GOAL OF THE EXERCISE:
Restate, exactly as written, the entries below from the line that holds "(580, 293) = (794, 383): none -> white carrot" through the line that holds "(471, 232) = (573, 228): yellow". Pictures are not part of the copy.

DATA IN THIS EXERCISE:
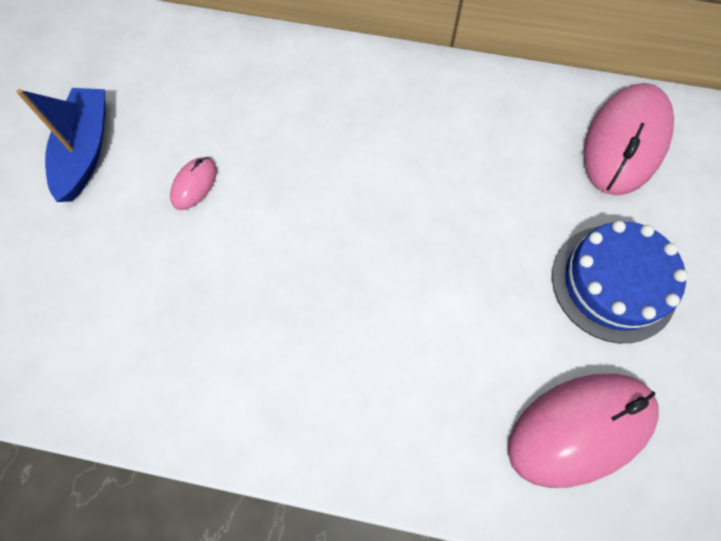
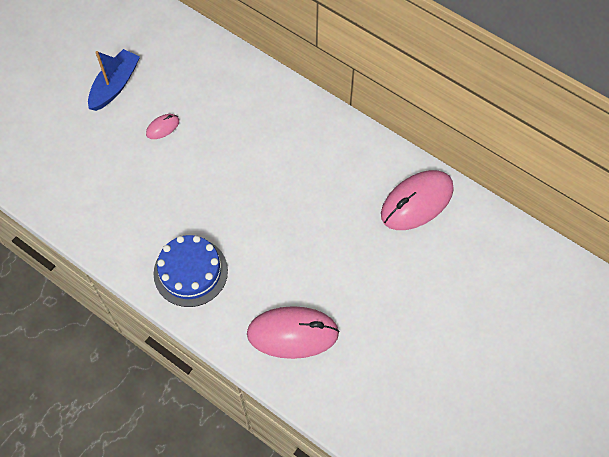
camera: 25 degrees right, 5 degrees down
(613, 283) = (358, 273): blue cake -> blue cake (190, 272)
--
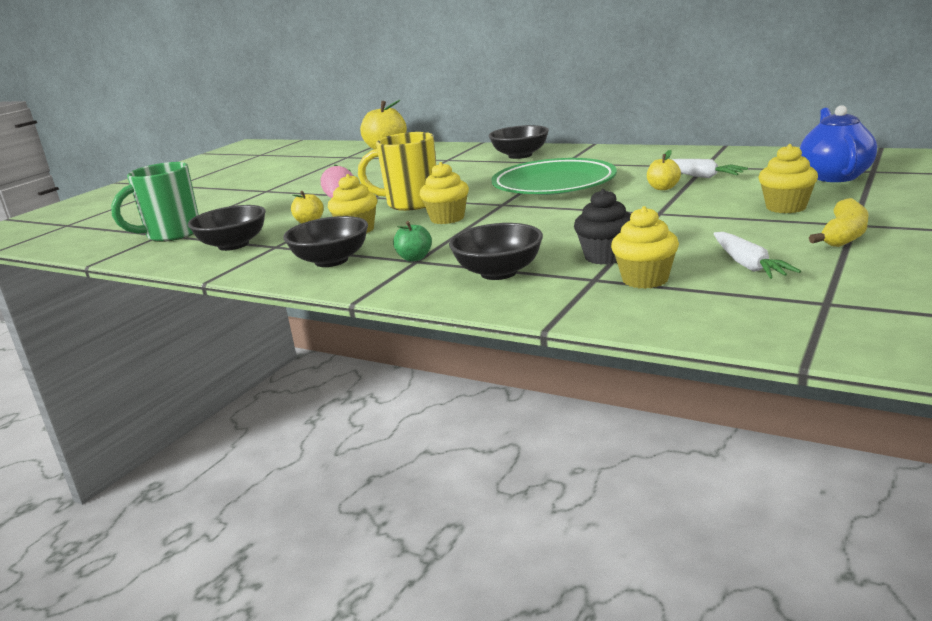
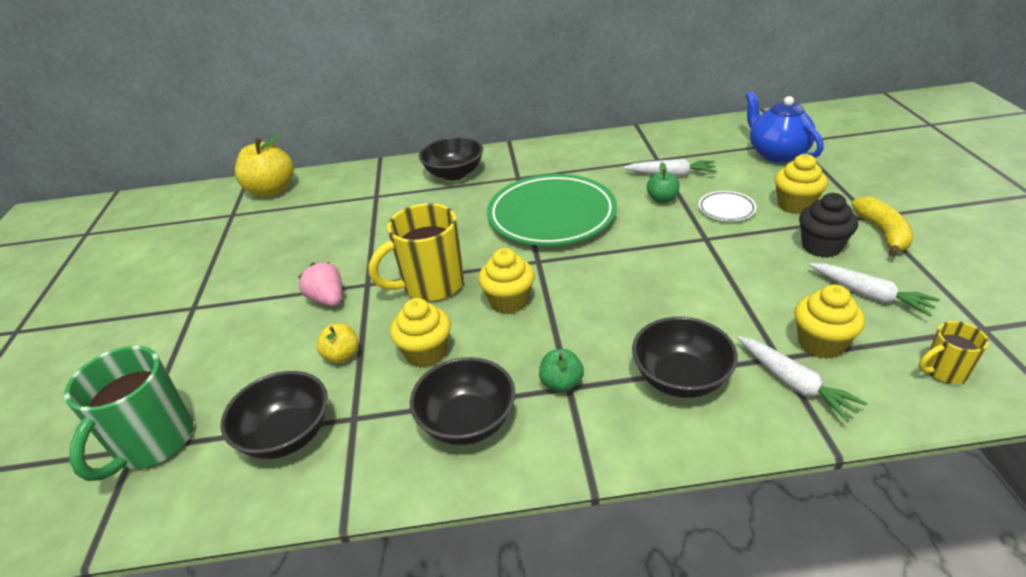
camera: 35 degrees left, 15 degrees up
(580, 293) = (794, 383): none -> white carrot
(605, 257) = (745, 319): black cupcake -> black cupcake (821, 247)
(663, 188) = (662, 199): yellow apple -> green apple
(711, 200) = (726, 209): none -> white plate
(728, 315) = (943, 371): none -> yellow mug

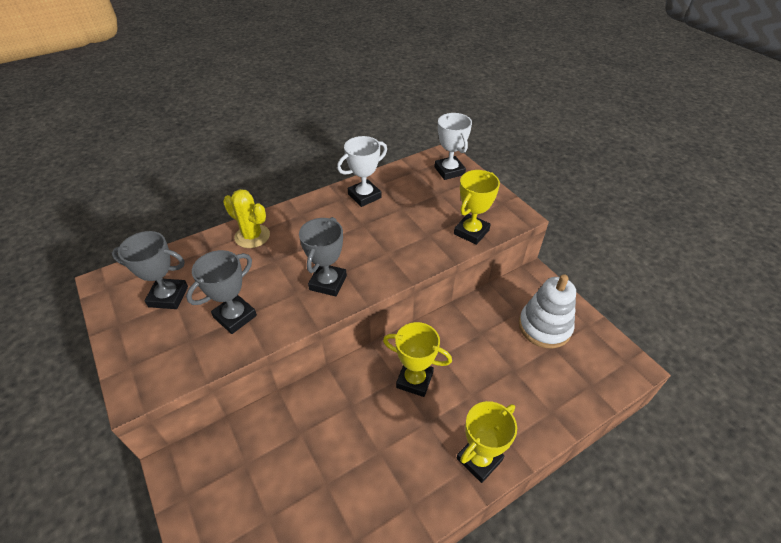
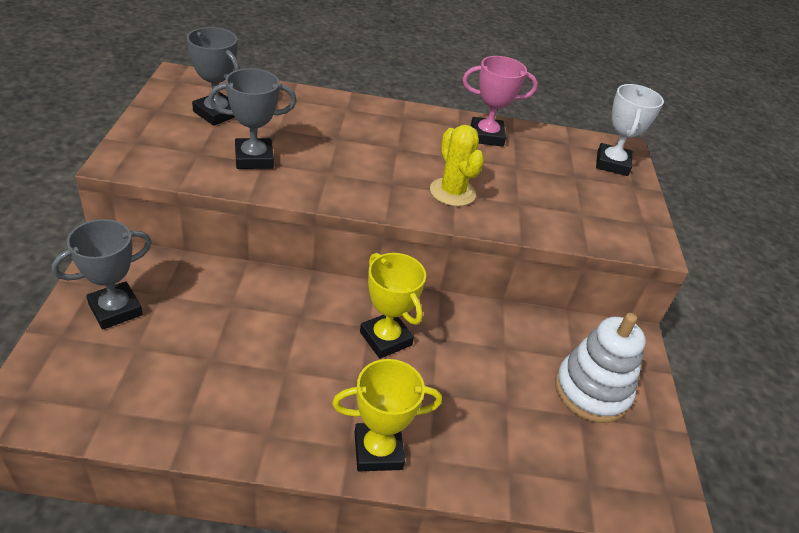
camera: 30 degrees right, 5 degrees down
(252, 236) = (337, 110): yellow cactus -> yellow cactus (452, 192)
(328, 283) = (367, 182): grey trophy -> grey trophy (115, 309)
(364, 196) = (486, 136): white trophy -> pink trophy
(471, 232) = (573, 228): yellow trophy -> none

THE ANSWER:
(580, 293) = (794, 383): none -> white carrot
(605, 257) = (745, 319): black cupcake -> black cupcake (821, 247)
(663, 188) = (662, 199): yellow apple -> green apple
(711, 200) = (726, 209): none -> white plate
(728, 315) = (943, 371): none -> yellow mug

camera: 30 degrees right, 5 degrees down
(252, 236) = (337, 110): yellow cactus -> yellow cactus (452, 192)
(328, 283) = (367, 182): grey trophy -> grey trophy (115, 309)
(364, 196) = (486, 136): white trophy -> pink trophy
(471, 232) = (573, 228): yellow trophy -> none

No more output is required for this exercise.